Exercise |
All of the data should be copied exactly, with the pictures left out.

Recorded information |
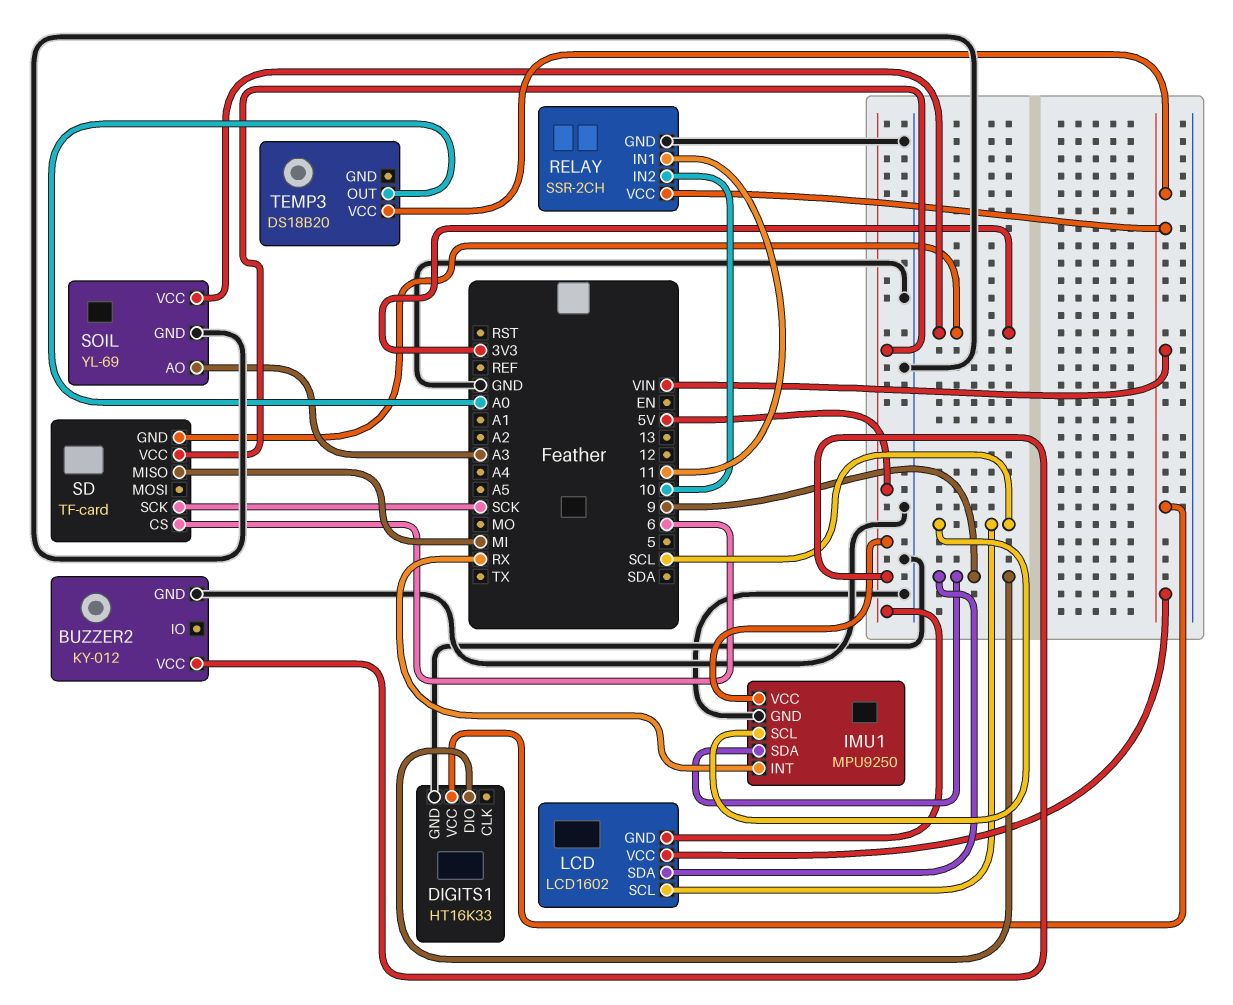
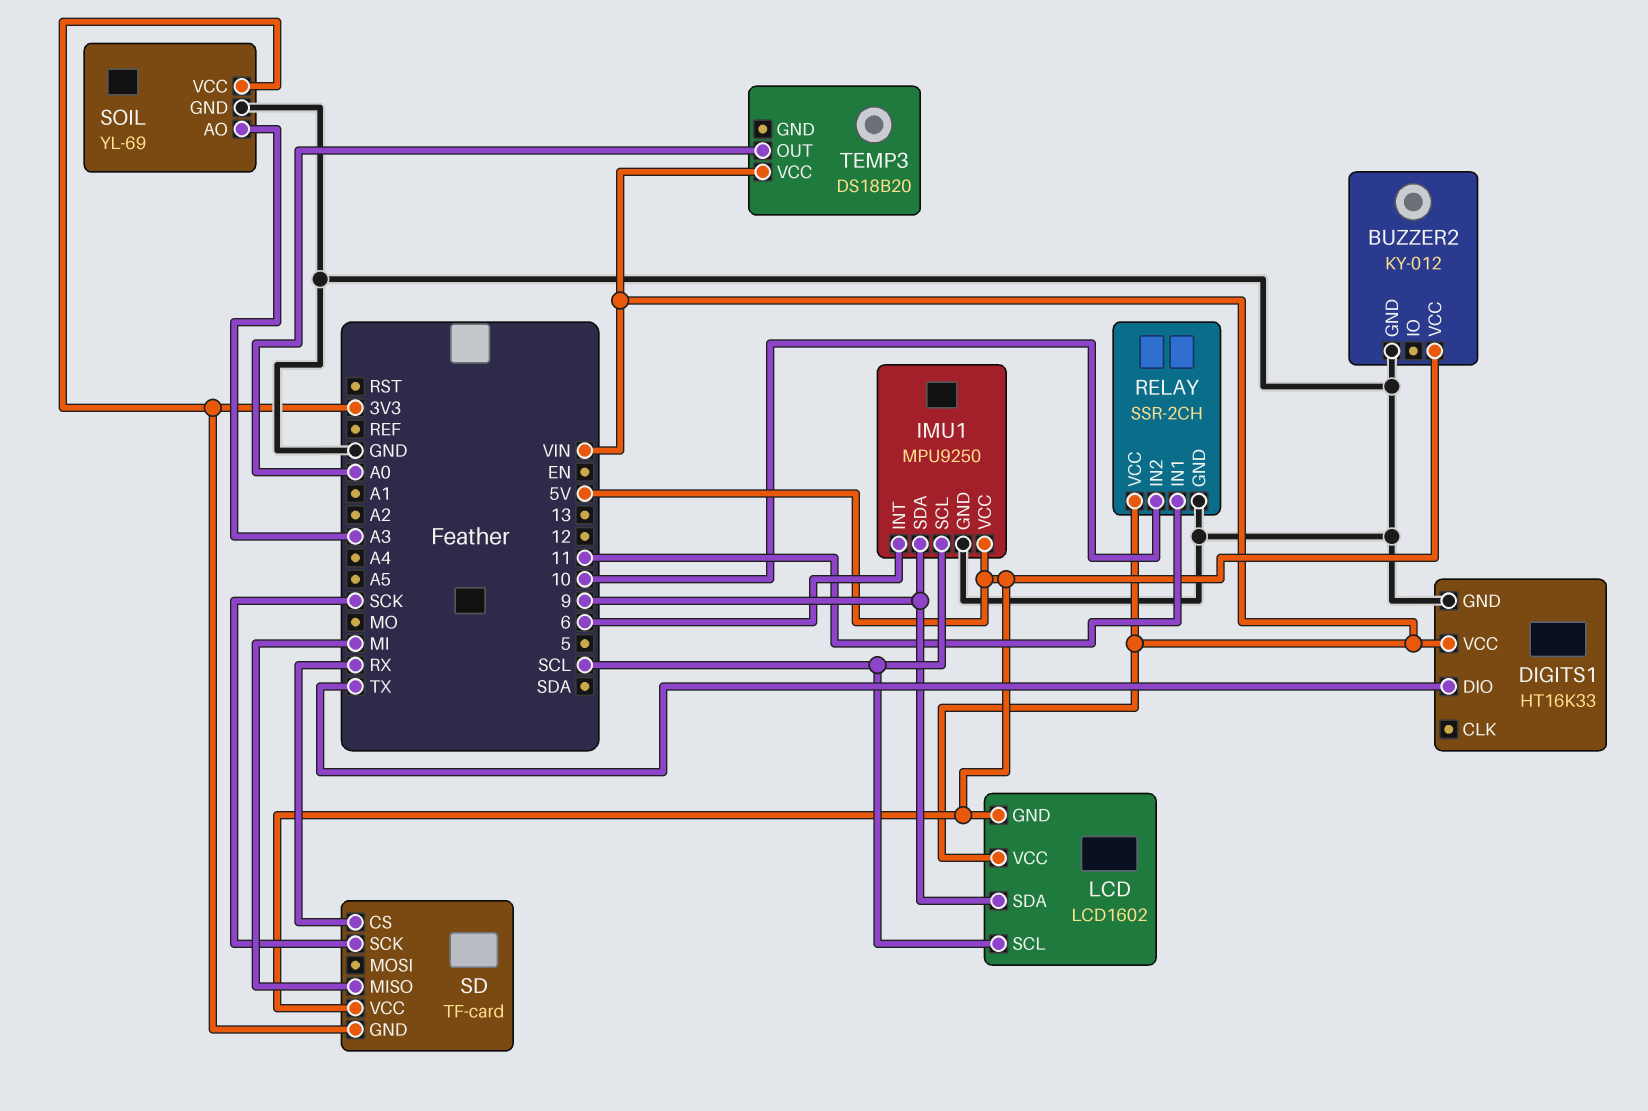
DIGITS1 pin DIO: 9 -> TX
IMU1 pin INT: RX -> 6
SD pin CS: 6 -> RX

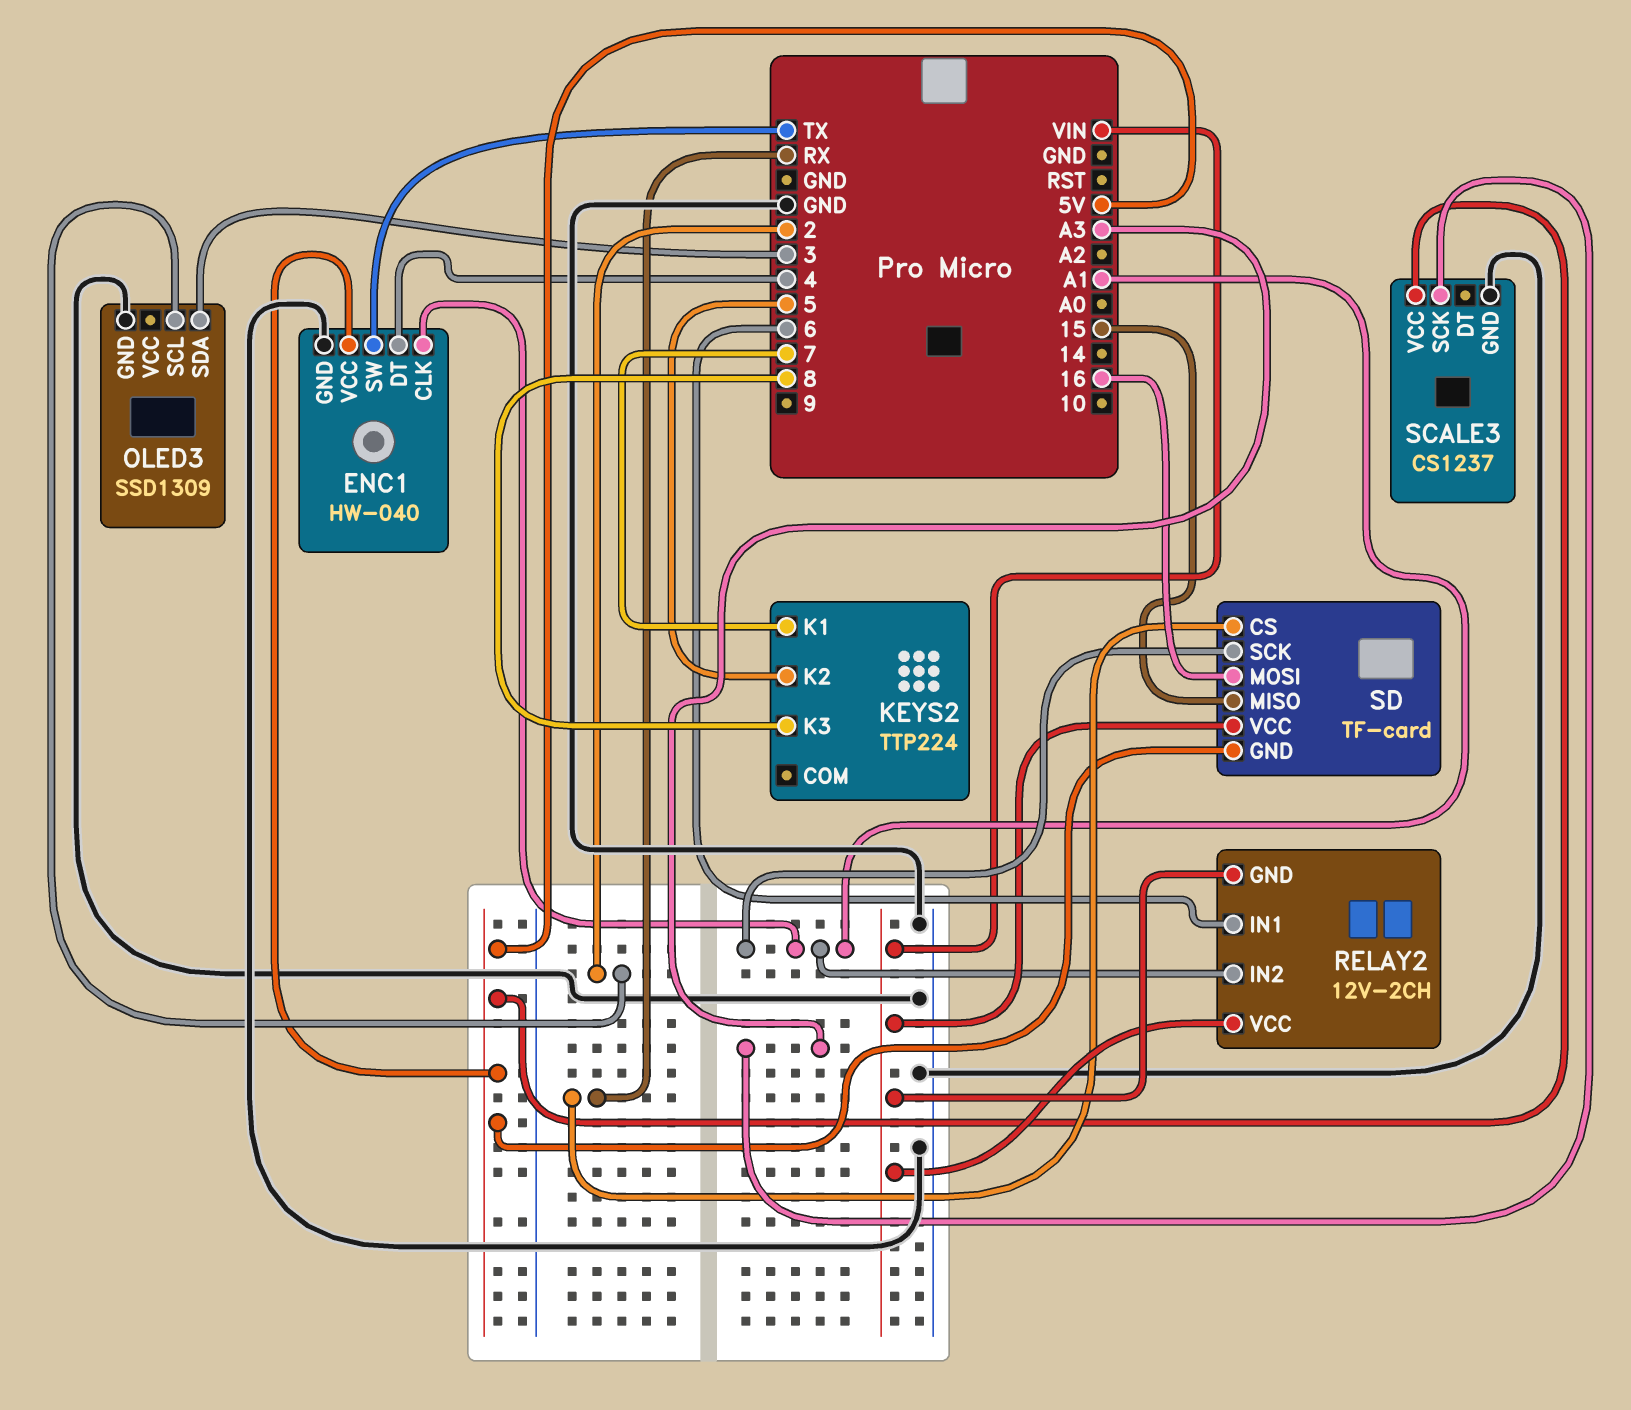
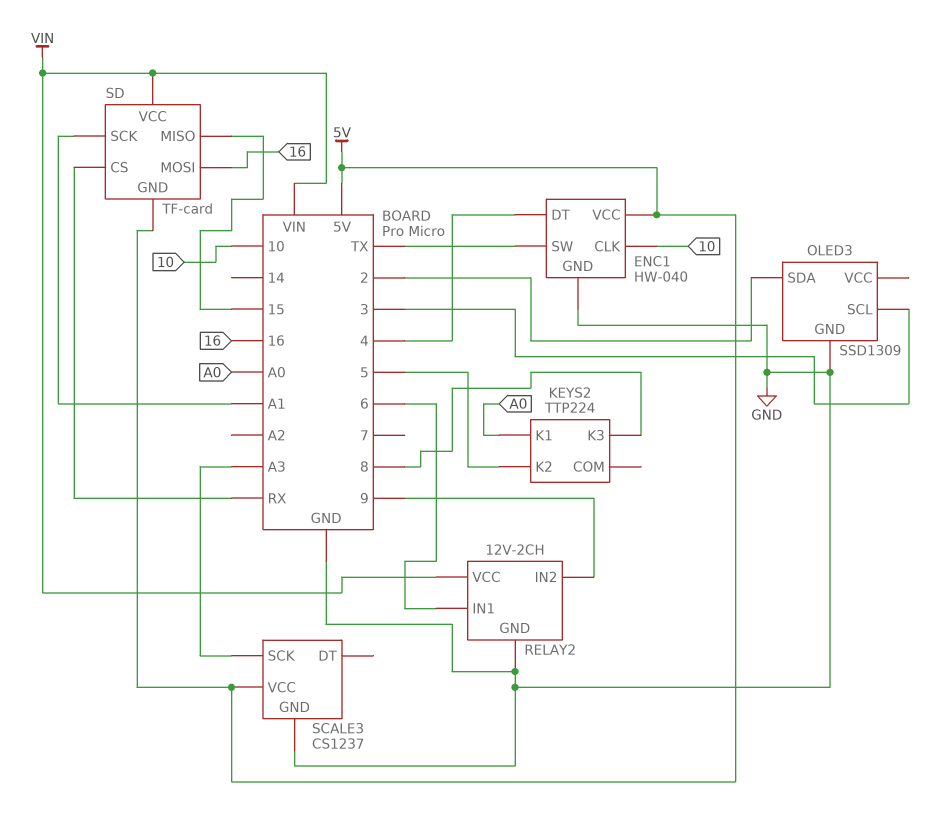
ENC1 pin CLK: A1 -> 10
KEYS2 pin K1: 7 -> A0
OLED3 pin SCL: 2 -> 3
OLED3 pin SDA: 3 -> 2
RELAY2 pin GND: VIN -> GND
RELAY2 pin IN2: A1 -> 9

Reply to the exercise |
DIGITS1 pin DIO: 9 -> TX
IMU1 pin INT: RX -> 6
SD pin CS: 6 -> RX

ENC1 pin CLK: A1 -> 10
KEYS2 pin K1: 7 -> A0
OLED3 pin SCL: 2 -> 3
OLED3 pin SDA: 3 -> 2
RELAY2 pin GND: VIN -> GND
RELAY2 pin IN2: A1 -> 9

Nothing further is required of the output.